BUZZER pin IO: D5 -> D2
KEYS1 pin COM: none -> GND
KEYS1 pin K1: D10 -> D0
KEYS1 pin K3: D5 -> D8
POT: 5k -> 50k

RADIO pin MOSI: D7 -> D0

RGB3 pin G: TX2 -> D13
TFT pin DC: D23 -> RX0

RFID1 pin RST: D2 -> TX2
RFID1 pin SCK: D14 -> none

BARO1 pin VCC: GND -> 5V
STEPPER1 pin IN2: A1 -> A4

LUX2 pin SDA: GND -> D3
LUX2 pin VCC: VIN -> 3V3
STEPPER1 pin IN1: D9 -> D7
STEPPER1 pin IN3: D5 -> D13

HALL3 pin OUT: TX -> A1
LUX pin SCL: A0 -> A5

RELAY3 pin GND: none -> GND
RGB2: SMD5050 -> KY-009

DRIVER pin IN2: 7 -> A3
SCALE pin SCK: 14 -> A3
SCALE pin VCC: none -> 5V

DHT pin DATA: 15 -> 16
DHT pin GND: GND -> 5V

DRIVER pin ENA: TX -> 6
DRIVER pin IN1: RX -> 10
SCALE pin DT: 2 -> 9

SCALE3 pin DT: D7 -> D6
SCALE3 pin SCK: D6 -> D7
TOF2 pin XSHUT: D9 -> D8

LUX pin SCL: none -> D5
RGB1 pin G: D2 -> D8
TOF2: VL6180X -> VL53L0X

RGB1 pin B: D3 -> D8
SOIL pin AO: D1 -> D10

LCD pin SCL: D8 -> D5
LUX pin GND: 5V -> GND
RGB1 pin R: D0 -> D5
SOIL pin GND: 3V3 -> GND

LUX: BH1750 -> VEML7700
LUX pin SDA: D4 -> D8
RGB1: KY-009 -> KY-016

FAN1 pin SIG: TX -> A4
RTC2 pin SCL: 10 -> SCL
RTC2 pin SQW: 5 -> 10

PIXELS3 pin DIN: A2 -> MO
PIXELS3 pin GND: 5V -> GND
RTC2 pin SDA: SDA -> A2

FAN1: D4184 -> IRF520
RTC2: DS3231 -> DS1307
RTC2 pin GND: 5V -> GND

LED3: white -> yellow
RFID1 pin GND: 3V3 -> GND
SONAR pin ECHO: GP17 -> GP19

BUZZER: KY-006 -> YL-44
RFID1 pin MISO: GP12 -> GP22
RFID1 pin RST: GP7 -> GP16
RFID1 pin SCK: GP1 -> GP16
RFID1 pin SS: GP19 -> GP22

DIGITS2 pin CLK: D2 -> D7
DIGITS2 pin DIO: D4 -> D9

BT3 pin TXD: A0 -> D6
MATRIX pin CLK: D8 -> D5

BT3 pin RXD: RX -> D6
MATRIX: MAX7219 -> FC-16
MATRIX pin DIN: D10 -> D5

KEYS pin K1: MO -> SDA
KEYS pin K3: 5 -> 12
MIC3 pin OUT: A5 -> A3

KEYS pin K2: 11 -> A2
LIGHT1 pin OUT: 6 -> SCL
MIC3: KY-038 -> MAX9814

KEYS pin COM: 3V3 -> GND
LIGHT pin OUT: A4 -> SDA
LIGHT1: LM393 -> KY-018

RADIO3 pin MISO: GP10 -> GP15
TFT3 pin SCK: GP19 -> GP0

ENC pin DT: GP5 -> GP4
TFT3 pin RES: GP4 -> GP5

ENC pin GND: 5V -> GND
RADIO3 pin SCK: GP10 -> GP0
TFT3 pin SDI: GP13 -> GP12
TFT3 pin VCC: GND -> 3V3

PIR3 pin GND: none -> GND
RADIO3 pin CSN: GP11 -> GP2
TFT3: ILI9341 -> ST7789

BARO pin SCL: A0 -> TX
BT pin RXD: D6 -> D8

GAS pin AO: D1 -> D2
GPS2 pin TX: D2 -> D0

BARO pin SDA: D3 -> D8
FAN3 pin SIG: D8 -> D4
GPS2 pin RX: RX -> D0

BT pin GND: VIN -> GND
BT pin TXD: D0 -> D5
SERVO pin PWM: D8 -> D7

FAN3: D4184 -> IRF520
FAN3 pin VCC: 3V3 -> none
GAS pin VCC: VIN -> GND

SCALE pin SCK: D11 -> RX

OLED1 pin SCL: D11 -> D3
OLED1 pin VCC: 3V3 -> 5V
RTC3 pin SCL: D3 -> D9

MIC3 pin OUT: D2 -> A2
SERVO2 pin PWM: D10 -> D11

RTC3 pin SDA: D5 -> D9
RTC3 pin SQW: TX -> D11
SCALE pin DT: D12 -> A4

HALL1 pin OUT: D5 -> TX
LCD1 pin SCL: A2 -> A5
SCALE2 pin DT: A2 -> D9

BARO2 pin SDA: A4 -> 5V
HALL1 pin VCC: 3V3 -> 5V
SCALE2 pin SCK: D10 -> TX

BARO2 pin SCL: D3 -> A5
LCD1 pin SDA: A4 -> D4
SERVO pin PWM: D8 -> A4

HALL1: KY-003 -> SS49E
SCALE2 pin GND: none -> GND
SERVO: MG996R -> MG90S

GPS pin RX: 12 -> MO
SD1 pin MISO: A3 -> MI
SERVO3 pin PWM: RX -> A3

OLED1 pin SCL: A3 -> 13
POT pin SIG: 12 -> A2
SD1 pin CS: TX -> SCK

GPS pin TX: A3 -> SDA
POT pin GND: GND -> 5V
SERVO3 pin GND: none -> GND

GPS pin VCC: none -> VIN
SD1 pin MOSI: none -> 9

+-------+

* _Task directions_
In the lines above, find the word "MISO" and copy each line that contains it.

* _Result of the exercise_
RFID1 pin MISO: GP12 -> GP22
RADIO3 pin MISO: GP10 -> GP15
SD1 pin MISO: A3 -> MI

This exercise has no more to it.